• **WHAT TO PRODUCE**:
Please retype the records below exactly as they appear, but leave out the pictures.

::::

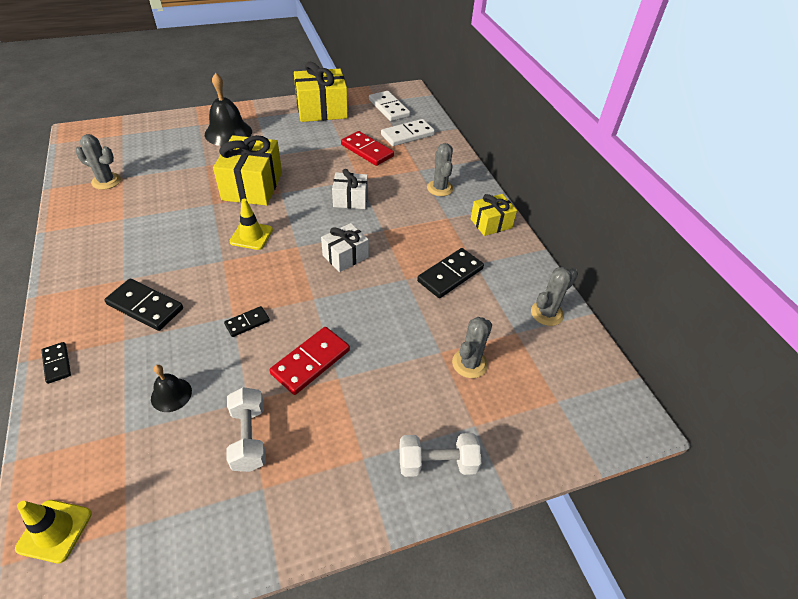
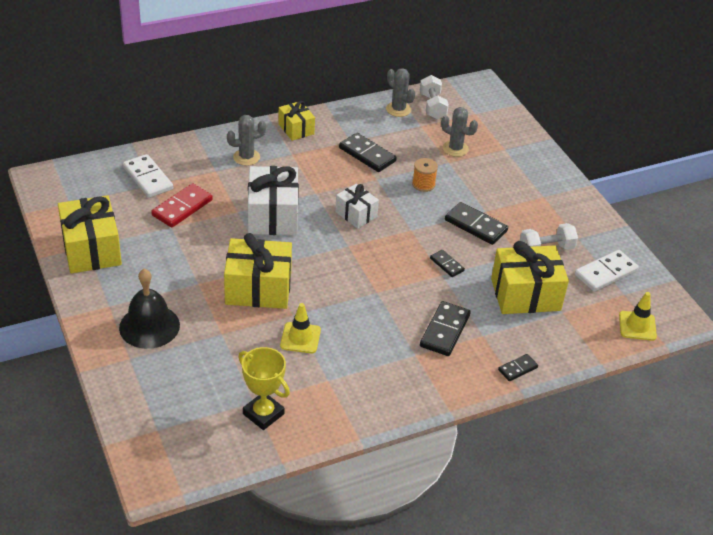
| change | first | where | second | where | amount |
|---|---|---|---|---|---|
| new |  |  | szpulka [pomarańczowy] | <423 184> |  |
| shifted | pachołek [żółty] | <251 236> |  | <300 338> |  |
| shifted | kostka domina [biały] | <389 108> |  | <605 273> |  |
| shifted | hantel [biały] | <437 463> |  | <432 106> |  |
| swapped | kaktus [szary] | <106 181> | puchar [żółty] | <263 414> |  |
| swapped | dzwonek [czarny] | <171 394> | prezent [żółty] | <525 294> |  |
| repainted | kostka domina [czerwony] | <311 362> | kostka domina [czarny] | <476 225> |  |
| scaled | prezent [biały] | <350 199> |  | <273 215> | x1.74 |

::::

• **OUTPUT**:
| change | first | where | second | where | amount |
|---|---|---|---|---|---|
| new |  |  | szpulka [pomarańczowy] | <423 184> |  |
| shifted | pachołek [żółty] | <251 236> |  | <300 338> |  |
| shifted | kostka domina [biały] | <389 108> |  | <605 273> |  |
| shifted | hantel [biały] | <437 463> |  | <432 106> |  |
| swapped | kaktus [szary] | <106 181> | puchar [żółty] | <263 414> |  |
| swapped | dzwonek [czarny] | <171 394> | prezent [żółty] | <525 294> |  |
| repainted | kostka domina [czerwony] | <311 362> | kostka domina [czarny] | <476 225> |  |
| scaled | prezent [biały] | <350 199> |  | <273 215> | x1.74 |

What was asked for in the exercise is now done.